• **PROBLEM TO WORK ON**
Quote the whole listing exactly. Leave the pictures out of your copy.

### GIVEN RECORDS

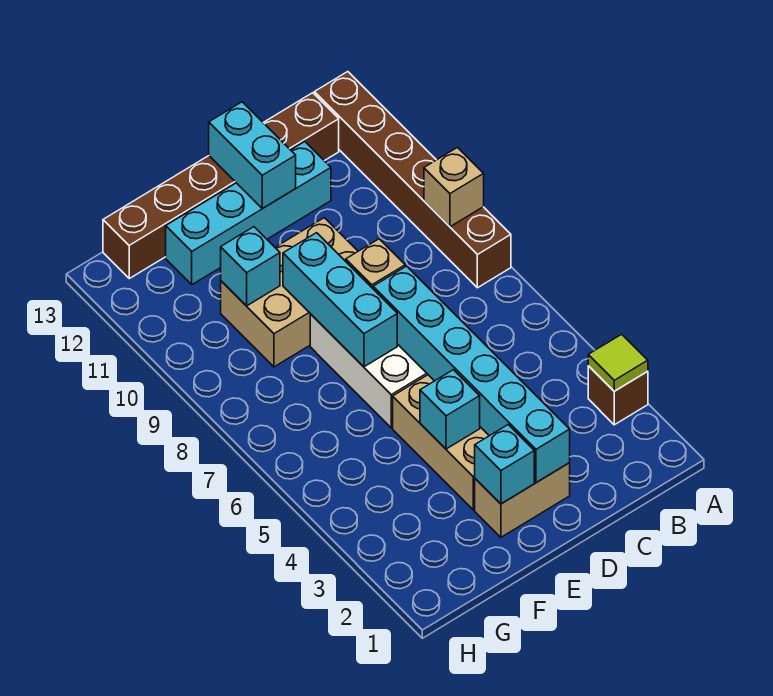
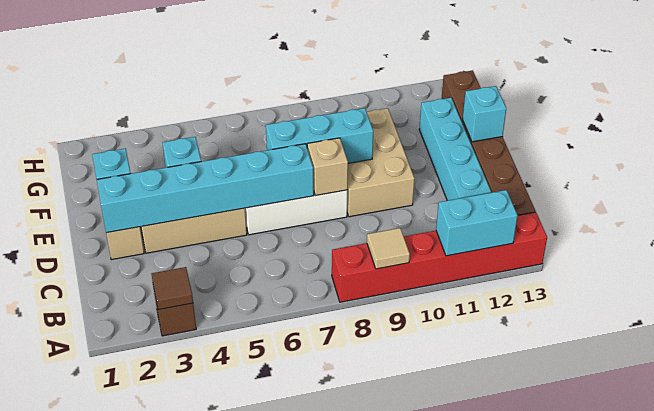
lime tile A3 level 2 -> brown tile A3 level 2
brown brick A8:A13 level 1 -> red brick A8:A13 level 1
tan brick A9 level 2 -> tan tile A9 level 2
cyan brick D12:D13 level 2 -> cyan brick A11:A12 level 2
cyan brick F10 level 2 -> cyan brick E13 level 2

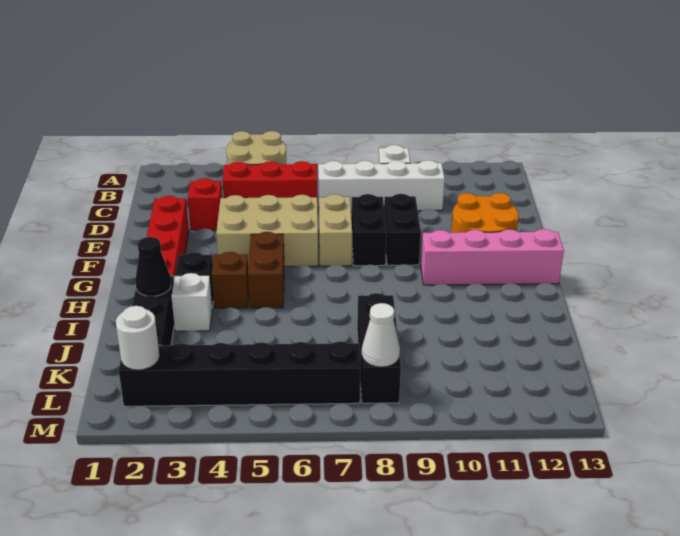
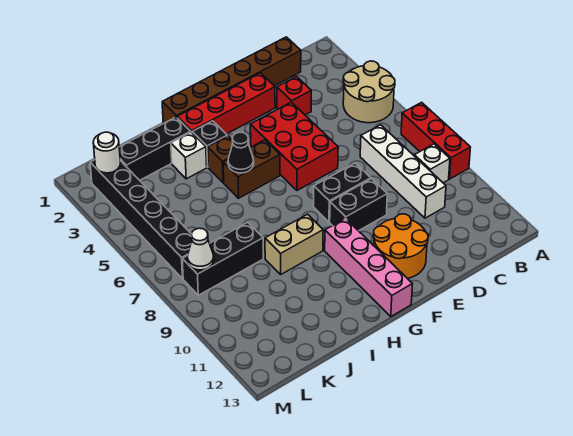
none -> brown brick C1:H1 level 1
red brick C4:C6 level 1 -> red brick A7:A9 level 1
tan brick E4:F6 level 1 -> red brick E4:F6 level 1
tan brick E7:F7 level 1 -> tan brick H9:I9 level 1
black cone I2 level 2 -> black cone H5 level 2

######

• **ANSWER TO THIS EXERCISE**
lime tile A3 level 2 -> brown tile A3 level 2
brown brick A8:A13 level 1 -> red brick A8:A13 level 1
tan brick A9 level 2 -> tan tile A9 level 2
cyan brick D12:D13 level 2 -> cyan brick A11:A12 level 2
cyan brick F10 level 2 -> cyan brick E13 level 2

none -> brown brick C1:H1 level 1
red brick C4:C6 level 1 -> red brick A7:A9 level 1
tan brick E4:F6 level 1 -> red brick E4:F6 level 1
tan brick E7:F7 level 1 -> tan brick H9:I9 level 1
black cone I2 level 2 -> black cone H5 level 2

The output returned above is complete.